== EXERCISE ==
Look through the data below for the line with "blue stacking toy: 1 -> 3" and the line with "white cheese: 2 -> 1", then output those two and all lines in between, exactly as written.

[[ DATA EXTRACT open ]]

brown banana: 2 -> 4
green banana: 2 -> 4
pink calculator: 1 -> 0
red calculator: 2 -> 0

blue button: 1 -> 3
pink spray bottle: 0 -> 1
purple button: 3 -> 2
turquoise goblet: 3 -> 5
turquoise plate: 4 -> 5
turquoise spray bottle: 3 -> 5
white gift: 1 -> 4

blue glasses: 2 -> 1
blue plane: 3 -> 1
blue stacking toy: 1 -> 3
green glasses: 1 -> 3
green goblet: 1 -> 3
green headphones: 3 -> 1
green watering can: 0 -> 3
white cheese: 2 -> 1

[[ DATA EXTRACT closed ]]
[[ DATA EXTRACT open ]]

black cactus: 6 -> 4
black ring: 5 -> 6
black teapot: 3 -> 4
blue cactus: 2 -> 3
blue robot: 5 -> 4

[[ DATA EXTRACT closed ]]

== SOLUTION TO THE EXERCISE ==
blue stacking toy: 1 -> 3
green glasses: 1 -> 3
green goblet: 1 -> 3
green headphones: 3 -> 1
green watering can: 0 -> 3
white cheese: 2 -> 1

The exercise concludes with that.